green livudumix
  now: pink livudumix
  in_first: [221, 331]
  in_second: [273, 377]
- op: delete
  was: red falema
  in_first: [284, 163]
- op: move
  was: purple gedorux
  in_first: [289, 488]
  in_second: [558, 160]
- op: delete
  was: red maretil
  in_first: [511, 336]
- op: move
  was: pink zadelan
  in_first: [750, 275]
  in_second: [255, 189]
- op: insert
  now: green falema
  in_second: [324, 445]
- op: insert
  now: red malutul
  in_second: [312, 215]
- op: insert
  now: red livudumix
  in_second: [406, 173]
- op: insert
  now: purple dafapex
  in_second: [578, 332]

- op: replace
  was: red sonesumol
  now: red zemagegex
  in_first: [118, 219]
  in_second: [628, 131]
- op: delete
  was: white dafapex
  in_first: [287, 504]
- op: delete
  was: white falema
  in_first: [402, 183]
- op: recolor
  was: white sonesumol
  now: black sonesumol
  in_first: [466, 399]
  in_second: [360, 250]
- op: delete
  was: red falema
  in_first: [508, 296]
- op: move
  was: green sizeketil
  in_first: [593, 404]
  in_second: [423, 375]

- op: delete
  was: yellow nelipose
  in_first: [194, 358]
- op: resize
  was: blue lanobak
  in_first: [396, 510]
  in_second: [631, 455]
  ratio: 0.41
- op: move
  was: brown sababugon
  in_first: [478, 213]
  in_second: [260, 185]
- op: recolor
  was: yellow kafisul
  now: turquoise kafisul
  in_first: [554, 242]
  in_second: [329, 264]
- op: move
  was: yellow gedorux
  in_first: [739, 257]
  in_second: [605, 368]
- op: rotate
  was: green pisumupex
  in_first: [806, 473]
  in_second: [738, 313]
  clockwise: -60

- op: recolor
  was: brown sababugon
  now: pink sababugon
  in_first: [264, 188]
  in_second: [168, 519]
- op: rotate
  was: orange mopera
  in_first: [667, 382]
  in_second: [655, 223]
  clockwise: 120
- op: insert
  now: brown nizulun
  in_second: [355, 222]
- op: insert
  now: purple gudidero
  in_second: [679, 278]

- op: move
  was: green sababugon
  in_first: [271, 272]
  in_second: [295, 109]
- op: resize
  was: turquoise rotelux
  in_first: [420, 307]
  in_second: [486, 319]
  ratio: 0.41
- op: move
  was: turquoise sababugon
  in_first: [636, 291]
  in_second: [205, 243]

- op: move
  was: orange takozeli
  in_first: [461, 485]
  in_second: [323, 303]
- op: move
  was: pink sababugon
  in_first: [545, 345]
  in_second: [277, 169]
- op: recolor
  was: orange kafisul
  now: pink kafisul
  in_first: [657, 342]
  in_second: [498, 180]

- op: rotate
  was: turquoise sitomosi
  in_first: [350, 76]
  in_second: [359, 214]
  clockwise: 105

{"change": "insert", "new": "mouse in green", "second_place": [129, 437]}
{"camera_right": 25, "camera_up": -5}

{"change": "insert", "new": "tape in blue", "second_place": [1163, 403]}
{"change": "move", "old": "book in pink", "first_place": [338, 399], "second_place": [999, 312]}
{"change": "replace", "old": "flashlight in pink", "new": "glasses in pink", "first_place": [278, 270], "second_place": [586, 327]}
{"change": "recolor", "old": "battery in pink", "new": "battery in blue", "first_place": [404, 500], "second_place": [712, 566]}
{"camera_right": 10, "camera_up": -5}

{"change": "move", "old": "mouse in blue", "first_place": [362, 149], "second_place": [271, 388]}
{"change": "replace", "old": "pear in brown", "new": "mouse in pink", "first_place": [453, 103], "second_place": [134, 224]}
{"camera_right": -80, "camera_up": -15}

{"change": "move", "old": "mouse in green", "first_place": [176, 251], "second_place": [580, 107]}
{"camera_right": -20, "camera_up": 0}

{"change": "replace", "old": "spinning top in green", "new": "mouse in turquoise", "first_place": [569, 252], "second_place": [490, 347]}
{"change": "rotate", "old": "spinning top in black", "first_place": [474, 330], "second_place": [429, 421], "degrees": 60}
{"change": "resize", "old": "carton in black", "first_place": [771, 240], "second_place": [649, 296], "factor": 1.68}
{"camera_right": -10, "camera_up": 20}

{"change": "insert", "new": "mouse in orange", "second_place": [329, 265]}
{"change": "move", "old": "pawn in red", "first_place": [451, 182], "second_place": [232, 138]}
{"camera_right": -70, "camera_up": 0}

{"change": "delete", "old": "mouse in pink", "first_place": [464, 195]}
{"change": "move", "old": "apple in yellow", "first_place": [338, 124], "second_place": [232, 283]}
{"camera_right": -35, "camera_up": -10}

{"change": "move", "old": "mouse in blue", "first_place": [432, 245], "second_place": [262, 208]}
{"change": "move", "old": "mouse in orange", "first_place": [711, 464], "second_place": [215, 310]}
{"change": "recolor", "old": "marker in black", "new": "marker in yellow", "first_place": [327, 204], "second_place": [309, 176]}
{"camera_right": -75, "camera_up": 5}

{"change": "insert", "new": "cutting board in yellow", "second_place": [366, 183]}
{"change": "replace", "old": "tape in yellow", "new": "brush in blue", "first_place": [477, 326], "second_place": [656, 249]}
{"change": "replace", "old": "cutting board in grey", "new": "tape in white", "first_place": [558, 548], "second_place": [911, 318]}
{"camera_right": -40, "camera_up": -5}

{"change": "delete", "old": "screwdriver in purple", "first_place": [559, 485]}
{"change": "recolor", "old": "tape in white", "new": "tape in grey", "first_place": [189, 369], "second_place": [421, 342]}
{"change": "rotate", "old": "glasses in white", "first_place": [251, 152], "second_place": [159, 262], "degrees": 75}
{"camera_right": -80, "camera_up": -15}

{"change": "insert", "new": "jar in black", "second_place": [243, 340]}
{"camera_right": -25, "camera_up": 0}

EXERCISE
If a line in the data holds the string "orange", copy that line.

WRITTEN ANSWER
  was: orange mopera
  was: orange takozeli
  was: orange kafisul
{"change": "insert", "new": "mouse in orange", "second_place": [329, 265]}
{"change": "move", "old": "mouse in orange", "first_place": [711, 464], "second_place": [215, 310]}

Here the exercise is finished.